Exercise requirements
Type the records that follow again exactly as written, but drop the pictures.

Before-and-after scene images:

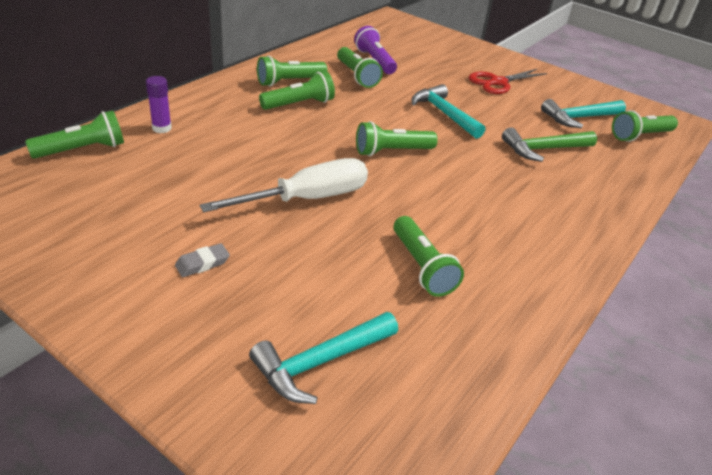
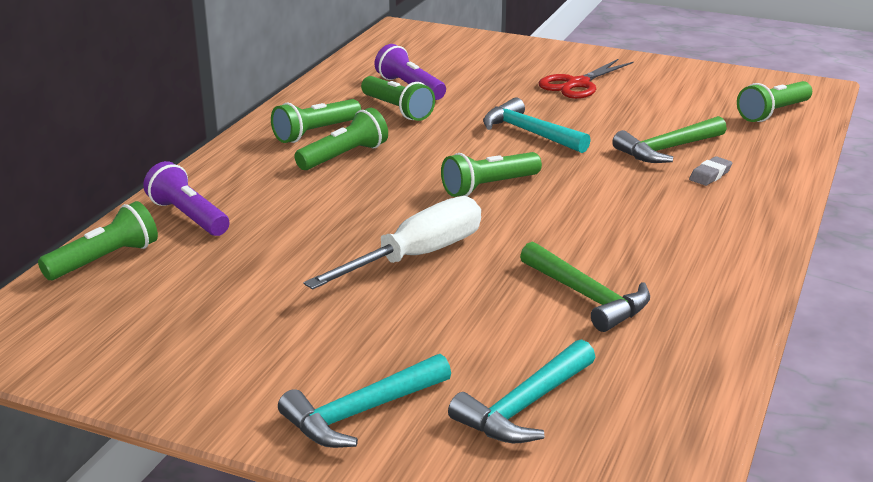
camera: 10 degrees left, 10 degrees down
(162, 128) = (188, 217): purple glue stick -> purple flashlight
(202, 263) = (335, 345): grey eraser -> grey eraser (710, 175)
(422, 267) = (587, 297): green flashlight -> green hammer
(579, 118) = (694, 106): turquoise hammer -> turquoise hammer (361, 413)

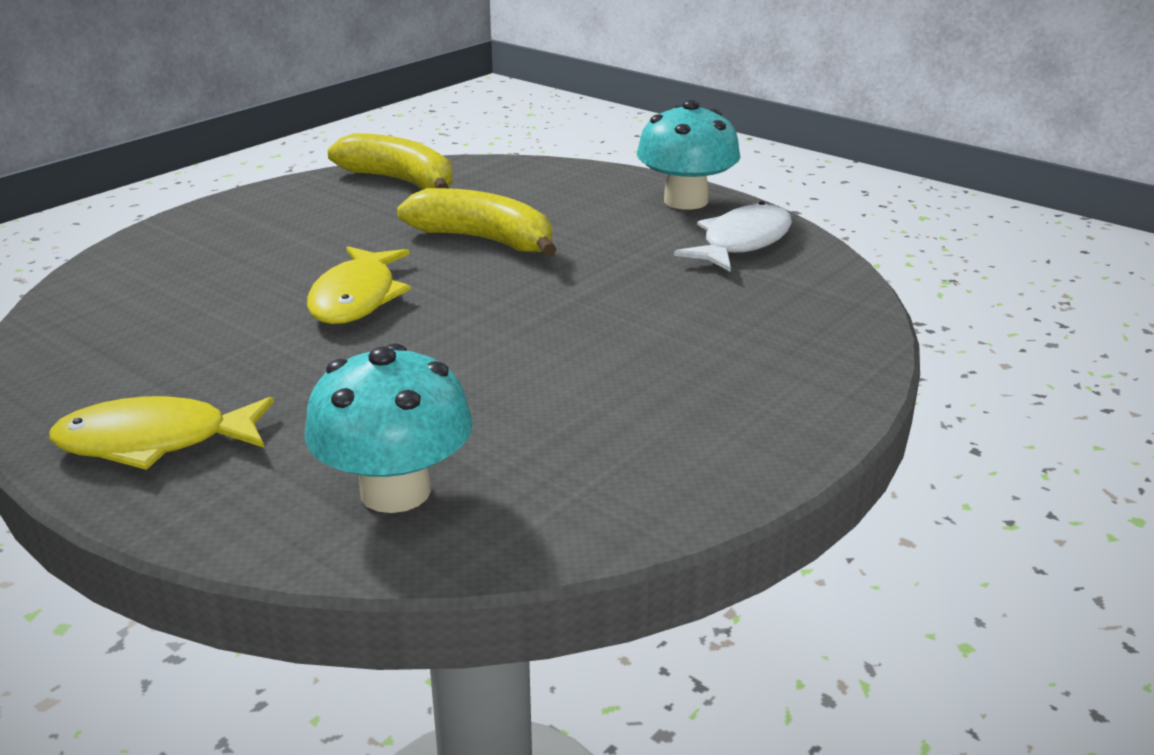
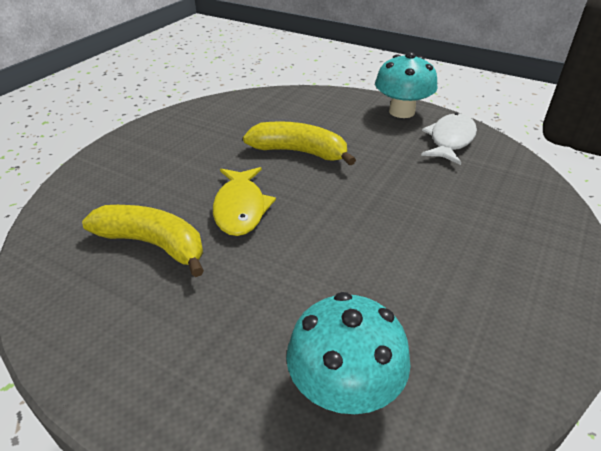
camera: 10 degrees left, 10 degrees up
(154, 442) = (152, 363): yellow fish -> none
(400, 181) = (227, 110): yellow banana -> yellow banana (153, 244)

Task output
camera: 10 degrees left, 10 degrees down
(162, 128) = (188, 217): purple glue stick -> purple flashlight
(202, 263) = (335, 345): grey eraser -> grey eraser (710, 175)
(422, 267) = (587, 297): green flashlight -> green hammer
(579, 118) = (694, 106): turquoise hammer -> turquoise hammer (361, 413)

camera: 10 degrees left, 10 degrees up
(154, 442) = (152, 363): yellow fish -> none
(400, 181) = (227, 110): yellow banana -> yellow banana (153, 244)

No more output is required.